## Exercise goal
Where does the word "blue" occur in the material? Copy each line that has it.

## Supplied information
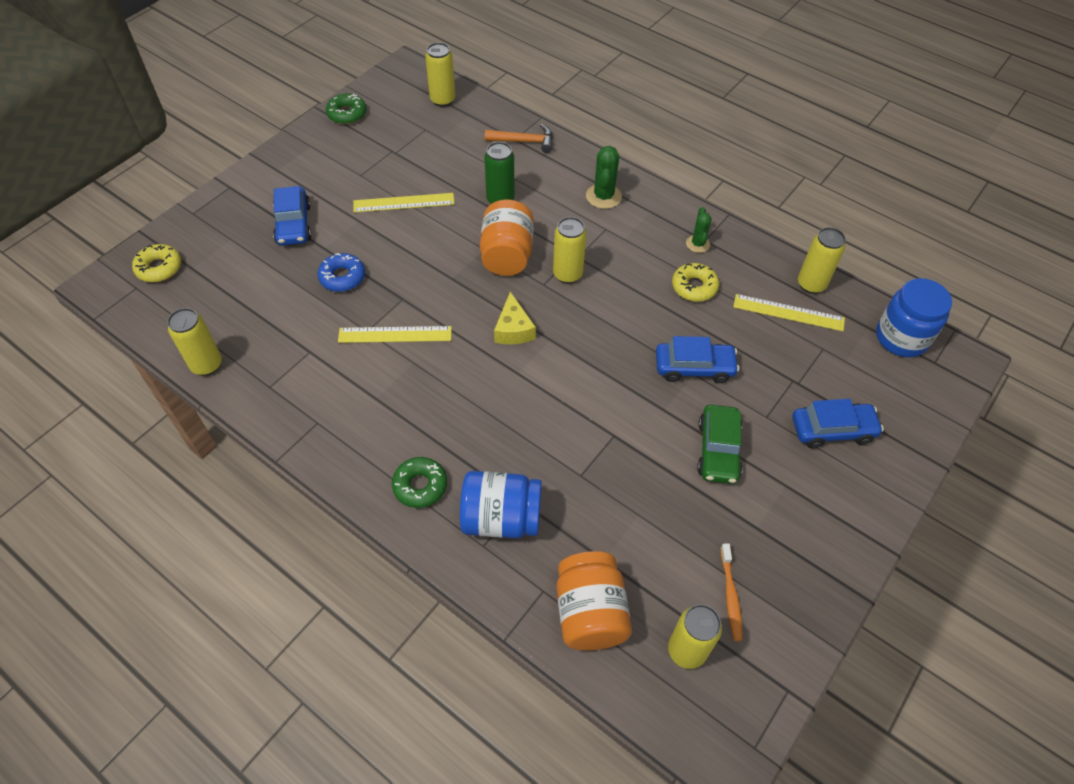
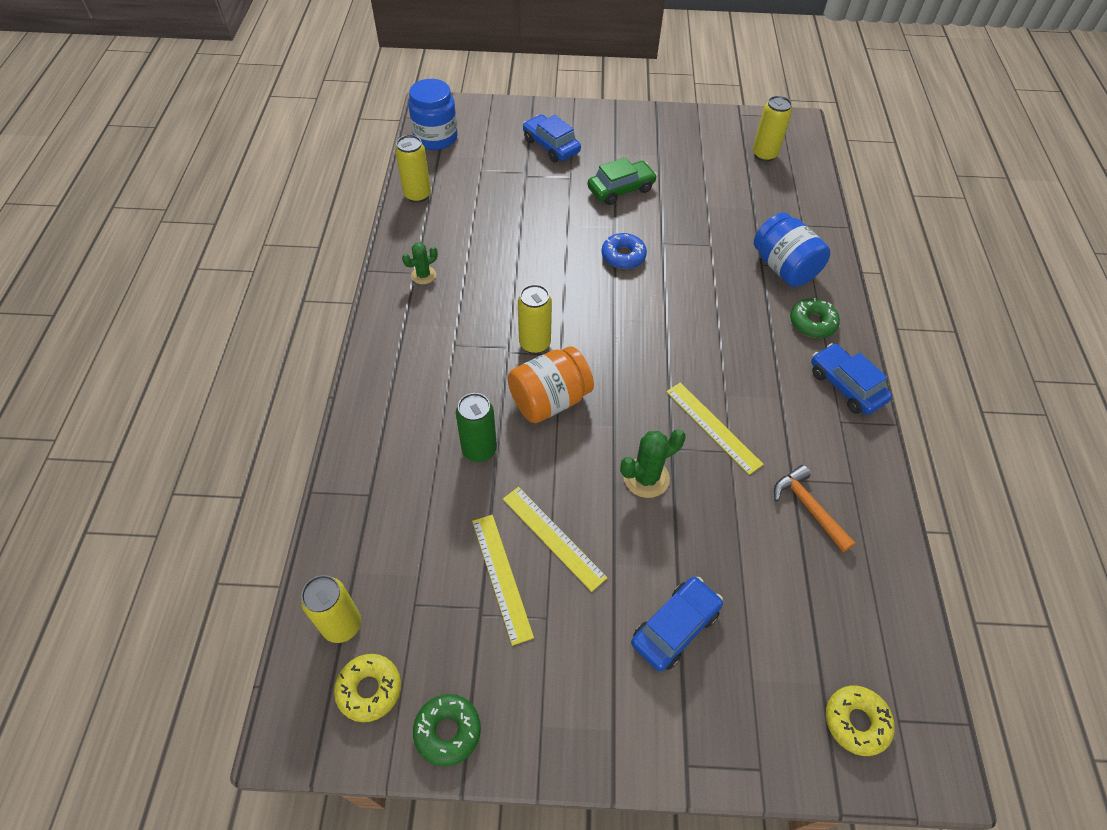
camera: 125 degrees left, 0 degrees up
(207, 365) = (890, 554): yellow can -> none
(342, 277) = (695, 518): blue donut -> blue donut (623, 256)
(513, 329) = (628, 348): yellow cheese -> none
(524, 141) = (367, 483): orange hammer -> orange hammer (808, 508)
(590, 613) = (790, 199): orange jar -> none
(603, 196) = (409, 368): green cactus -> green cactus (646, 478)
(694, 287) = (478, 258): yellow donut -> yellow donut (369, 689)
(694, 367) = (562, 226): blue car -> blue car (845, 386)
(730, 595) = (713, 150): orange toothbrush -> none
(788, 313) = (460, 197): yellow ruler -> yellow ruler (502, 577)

## Output
(342, 277) = (695, 518): blue donut -> blue donut (623, 256)
(694, 367) = (562, 226): blue car -> blue car (845, 386)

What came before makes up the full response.